WORK TO COMPLETE - Filter this material down to the lines that contain the string "round", and return those lines.

TASK DATA -
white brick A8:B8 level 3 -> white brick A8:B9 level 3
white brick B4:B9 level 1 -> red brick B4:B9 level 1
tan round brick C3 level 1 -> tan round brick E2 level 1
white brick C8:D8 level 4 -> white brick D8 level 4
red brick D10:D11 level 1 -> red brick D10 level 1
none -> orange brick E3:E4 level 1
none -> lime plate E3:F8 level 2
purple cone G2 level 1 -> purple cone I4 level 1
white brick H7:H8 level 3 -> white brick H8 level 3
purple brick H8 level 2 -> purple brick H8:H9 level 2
==
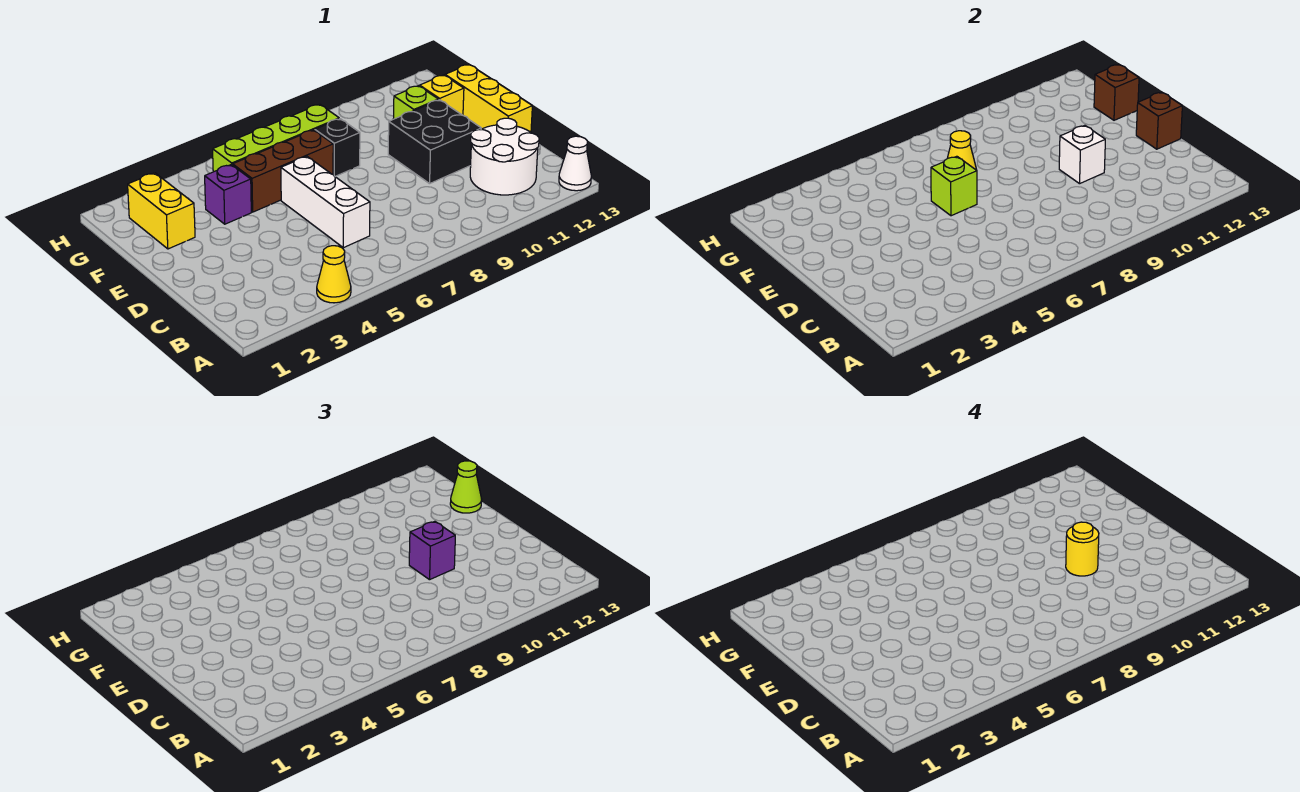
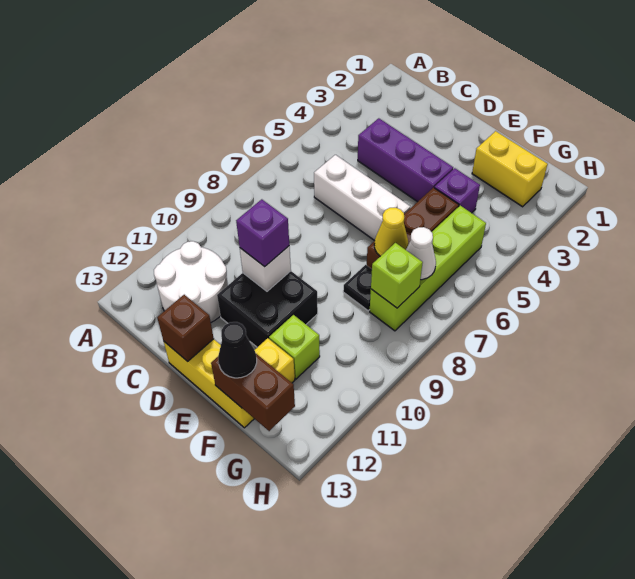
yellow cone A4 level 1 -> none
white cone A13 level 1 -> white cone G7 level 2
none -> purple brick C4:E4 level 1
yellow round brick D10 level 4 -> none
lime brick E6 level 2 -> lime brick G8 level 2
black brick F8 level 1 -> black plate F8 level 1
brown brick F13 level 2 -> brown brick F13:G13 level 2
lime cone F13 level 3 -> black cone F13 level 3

TASK RESULT -
tan round brick C3 level 1 -> tan round brick E2 level 1
yellow round brick D10 level 4 -> none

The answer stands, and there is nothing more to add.